Although the data holds pictures, return only the lines from the one containing "<433 517 74 72>" to the end, exactly, and without them.

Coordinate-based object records
<<<<
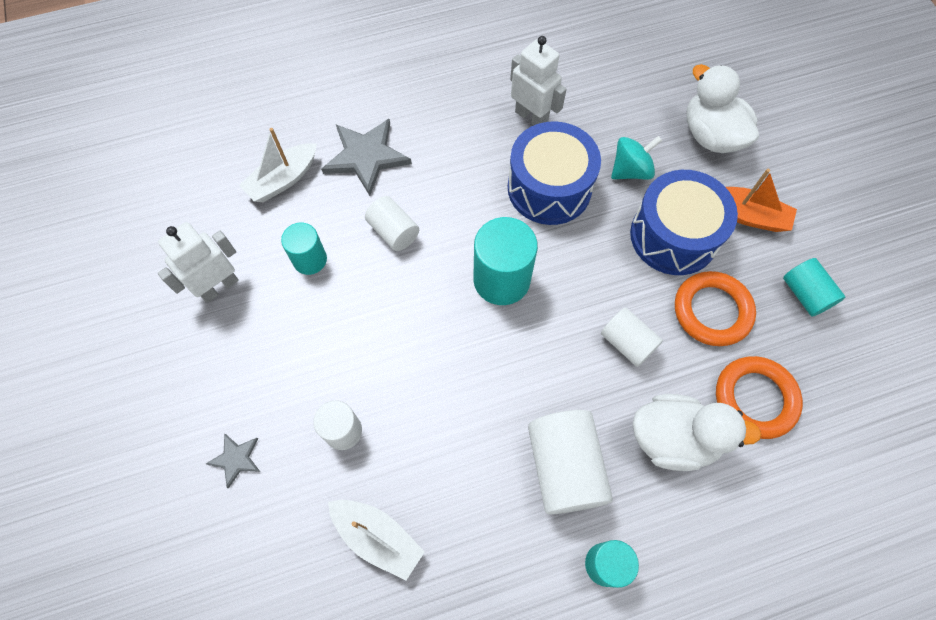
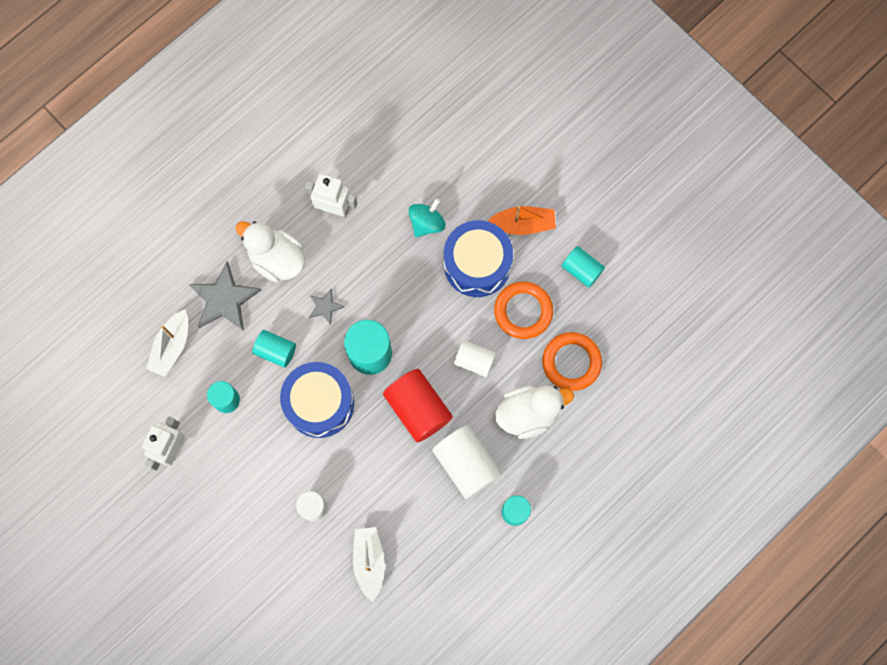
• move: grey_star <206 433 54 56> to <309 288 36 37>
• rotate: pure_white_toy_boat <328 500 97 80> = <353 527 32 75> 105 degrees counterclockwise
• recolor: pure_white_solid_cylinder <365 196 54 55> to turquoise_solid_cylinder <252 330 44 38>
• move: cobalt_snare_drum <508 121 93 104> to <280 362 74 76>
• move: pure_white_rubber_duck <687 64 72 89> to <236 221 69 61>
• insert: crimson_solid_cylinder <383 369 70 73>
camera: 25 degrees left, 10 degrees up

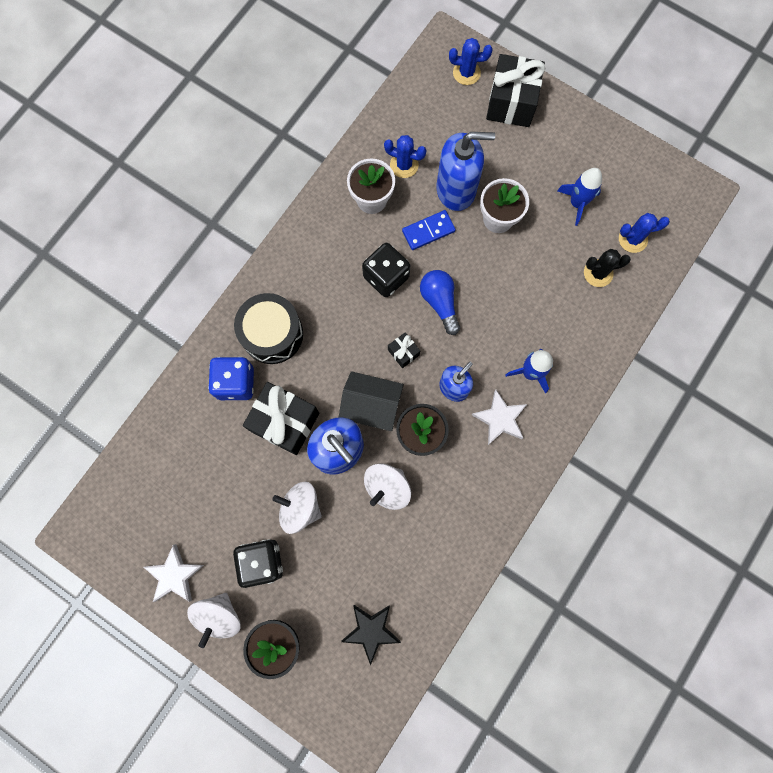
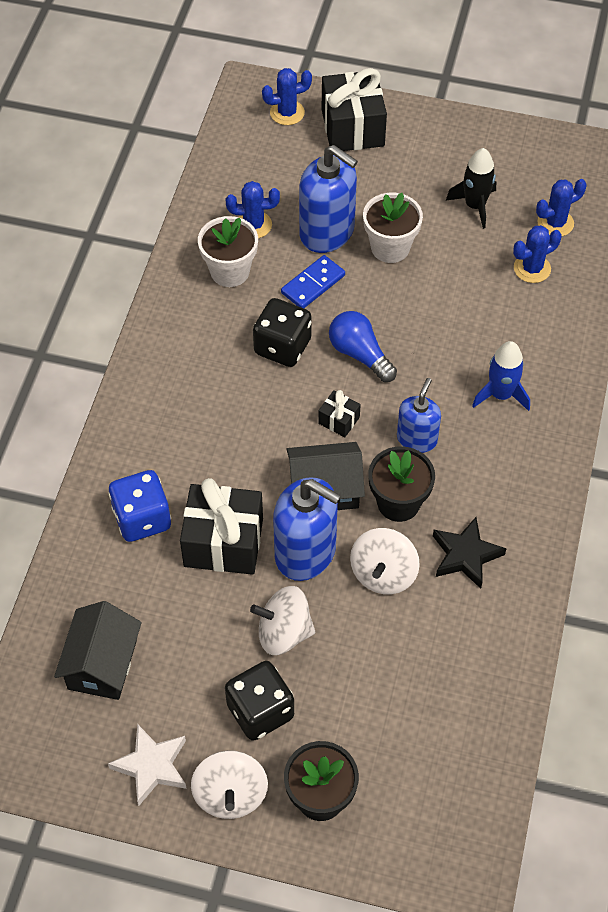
• delete: jet-black_snare_drum <234 293 69 71>
• move: jet-black_star <341 605 60 61> to <433 517 74 72>
• rotate: cobalt_pump_bottle <437 132 58 79> = <299 145 59 108> 60 degrees clockwise
• delete: pure_white_star <472 390 55 55>
• recolor: cobalt_spaceship <557 168 45 58> to jet-black_spaceship <446 148 50 81>
• recolor: jet-black_cactus <584 249 47 38> to cobalt_cactus <513 225 49 58>
• insert: jet-black_toy_house <54 601 88 99>
camera: 20 degrees left, 20 degrees down

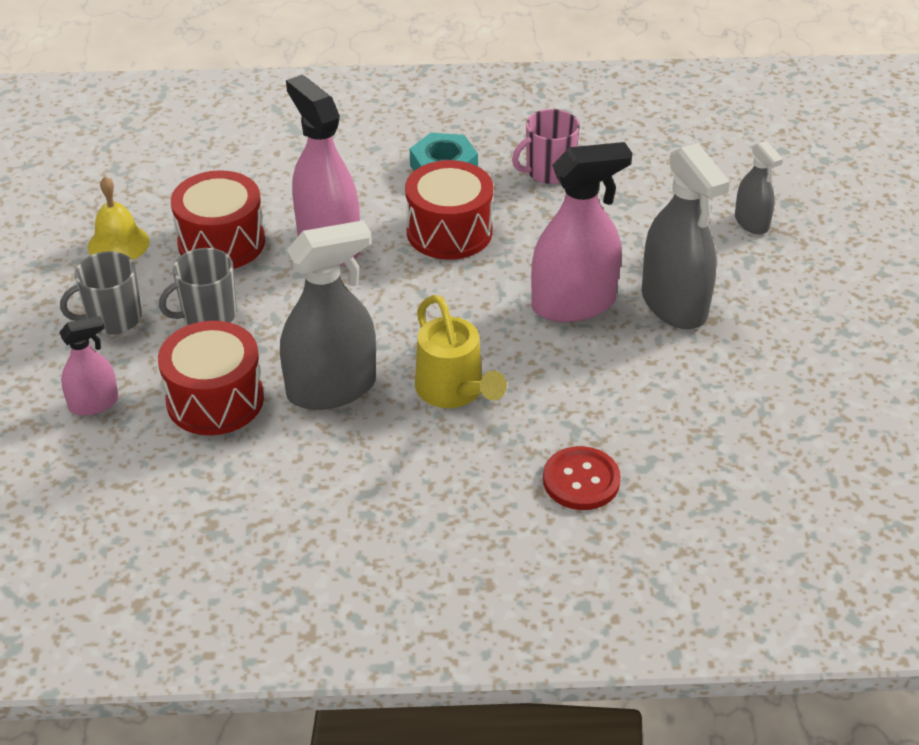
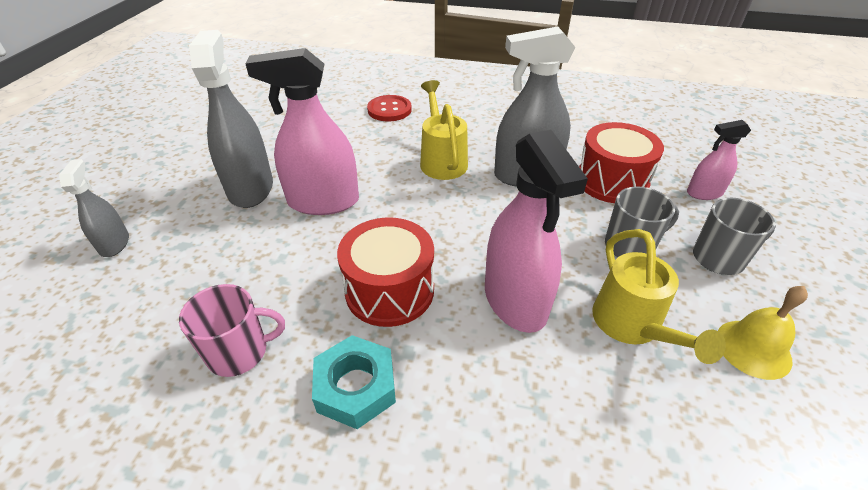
• replace: crimson_snare_drum <171 170 94 99> to golden_sprinkling_can <592 229 134 135>
camera: 165 degrees left, 0 degrees up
>>>>
## Result
• move: jet-black_star <341 605 60 61> to <433 517 74 72>
• rotate: cobalt_pump_bottle <437 132 58 79> = <299 145 59 108> 60 degrees clockwise
• delete: pure_white_star <472 390 55 55>
• recolor: cobalt_spaceship <557 168 45 58> to jet-black_spaceship <446 148 50 81>
• recolor: jet-black_cactus <584 249 47 38> to cobalt_cactus <513 225 49 58>
• insert: jet-black_toy_house <54 601 88 99>
camera: 20 degrees left, 20 degrees down

• replace: crimson_snare_drum <171 170 94 99> to golden_sprinkling_can <592 229 134 135>
camera: 165 degrees left, 0 degrees up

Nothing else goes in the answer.